■ **EXERCISE**:
If a line of the records contains the word "none", list it.

Change detection outputs
+===+

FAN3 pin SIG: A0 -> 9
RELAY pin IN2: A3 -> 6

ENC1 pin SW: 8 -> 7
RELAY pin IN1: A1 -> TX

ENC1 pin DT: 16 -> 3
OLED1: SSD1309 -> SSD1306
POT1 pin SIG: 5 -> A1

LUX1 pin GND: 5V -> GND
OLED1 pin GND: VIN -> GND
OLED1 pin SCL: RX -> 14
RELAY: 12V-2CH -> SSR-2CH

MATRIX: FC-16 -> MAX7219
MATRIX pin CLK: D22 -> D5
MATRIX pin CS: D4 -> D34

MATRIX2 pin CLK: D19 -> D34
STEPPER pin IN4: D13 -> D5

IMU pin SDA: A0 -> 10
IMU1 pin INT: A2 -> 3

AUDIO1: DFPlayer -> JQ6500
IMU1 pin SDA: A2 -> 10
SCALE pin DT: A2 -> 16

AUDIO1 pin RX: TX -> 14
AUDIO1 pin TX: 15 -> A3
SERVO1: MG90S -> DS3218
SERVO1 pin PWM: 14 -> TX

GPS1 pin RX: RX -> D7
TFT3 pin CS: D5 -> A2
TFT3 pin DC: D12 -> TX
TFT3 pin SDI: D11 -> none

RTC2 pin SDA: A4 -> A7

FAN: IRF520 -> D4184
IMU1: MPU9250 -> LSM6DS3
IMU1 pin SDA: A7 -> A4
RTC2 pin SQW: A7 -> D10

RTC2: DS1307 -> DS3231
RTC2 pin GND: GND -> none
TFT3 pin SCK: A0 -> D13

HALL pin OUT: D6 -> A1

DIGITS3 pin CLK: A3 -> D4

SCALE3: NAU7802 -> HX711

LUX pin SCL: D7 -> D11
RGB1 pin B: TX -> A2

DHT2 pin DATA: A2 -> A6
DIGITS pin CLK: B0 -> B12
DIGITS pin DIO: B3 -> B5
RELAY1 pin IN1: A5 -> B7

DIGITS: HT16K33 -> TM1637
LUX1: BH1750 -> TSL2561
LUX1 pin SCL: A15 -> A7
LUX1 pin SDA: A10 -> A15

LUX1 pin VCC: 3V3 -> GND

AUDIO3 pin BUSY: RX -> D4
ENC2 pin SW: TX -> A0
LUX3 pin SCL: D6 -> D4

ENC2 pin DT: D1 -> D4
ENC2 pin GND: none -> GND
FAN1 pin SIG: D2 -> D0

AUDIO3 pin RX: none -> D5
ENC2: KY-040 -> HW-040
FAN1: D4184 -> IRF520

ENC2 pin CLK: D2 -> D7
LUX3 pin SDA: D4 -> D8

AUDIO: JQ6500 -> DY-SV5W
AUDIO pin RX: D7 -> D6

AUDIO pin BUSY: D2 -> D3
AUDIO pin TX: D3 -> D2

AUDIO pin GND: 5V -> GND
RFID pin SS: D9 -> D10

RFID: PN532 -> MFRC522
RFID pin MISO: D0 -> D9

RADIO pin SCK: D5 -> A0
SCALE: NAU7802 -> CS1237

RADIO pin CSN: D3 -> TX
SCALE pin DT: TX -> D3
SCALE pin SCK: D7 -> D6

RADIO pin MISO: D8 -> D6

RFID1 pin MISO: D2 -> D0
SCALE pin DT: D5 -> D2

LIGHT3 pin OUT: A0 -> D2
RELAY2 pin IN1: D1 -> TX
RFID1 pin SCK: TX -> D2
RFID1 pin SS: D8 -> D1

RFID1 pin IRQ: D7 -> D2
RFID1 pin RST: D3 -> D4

+===+

■ **RESPONSE**:
TFT3 pin SDI: D11 -> none
RTC2 pin GND: GND -> none
ENC2 pin GND: none -> GND
AUDIO3 pin RX: none -> D5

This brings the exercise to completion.